[Task brief] Return verbatim the line containing "(463, 220) = (661, 365): brown" together with all lines that follow it in the records, and no other material.

[Input]
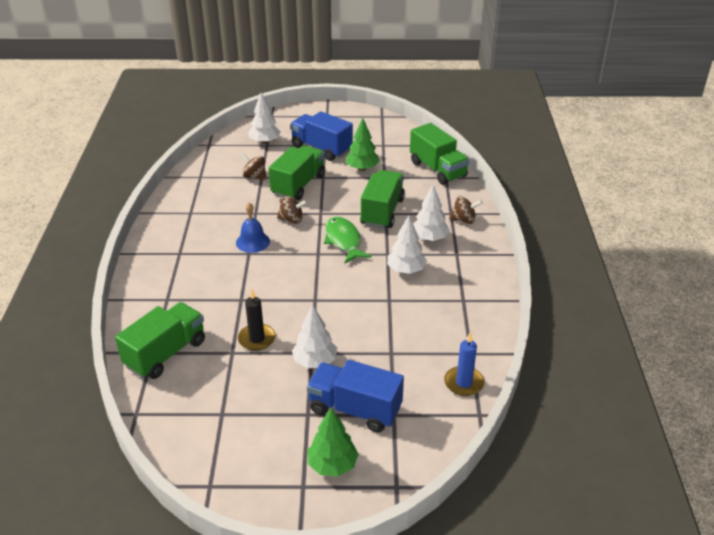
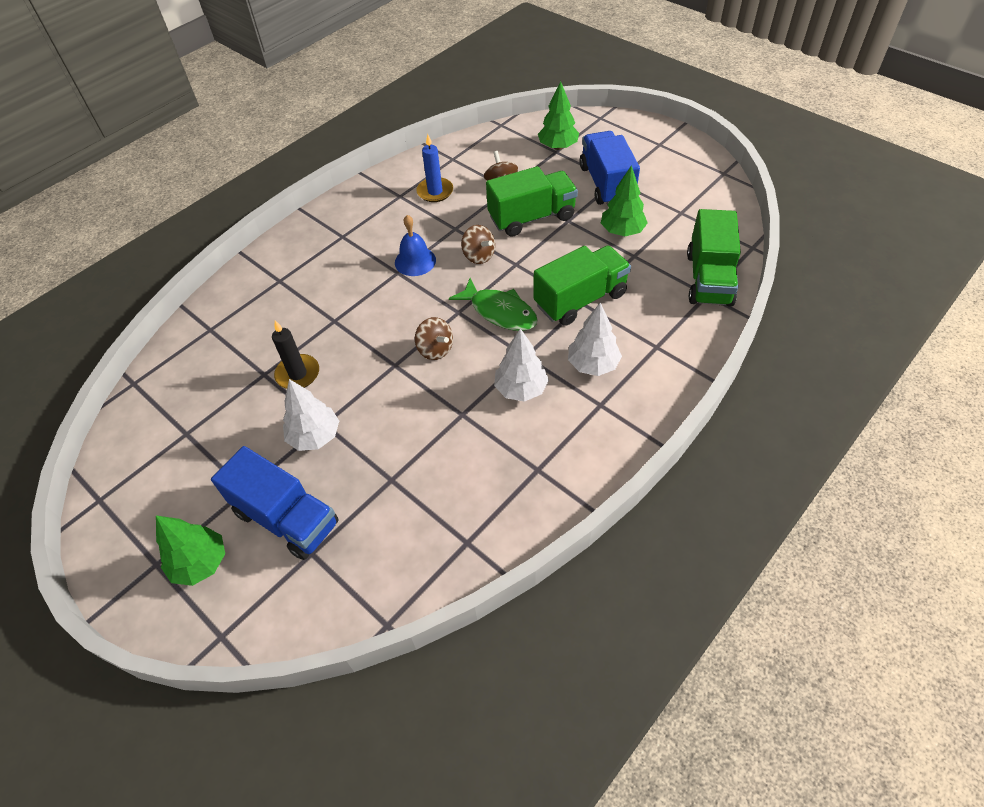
camera: 45 degrees right, 15 degrees up
(166, 353) = (216, 338): green truck -> none
(265, 142) = (558, 147): white tree -> green tree
(343, 241) = (500, 312): green fish -> green fish turned 105 degrees clockwise
(355, 409) = (286, 518): blue truck -> blue truck turned 150 degrees clockwise
(463, 220) = (661, 365): brown spinning top -> brown spinning top (435, 349)
(464, 383) = (416, 573): blue candle -> blue candle (435, 192)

[Task response]
(463, 220) = (661, 365): brown spinning top -> brown spinning top (435, 349)
(464, 383) = (416, 573): blue candle -> blue candle (435, 192)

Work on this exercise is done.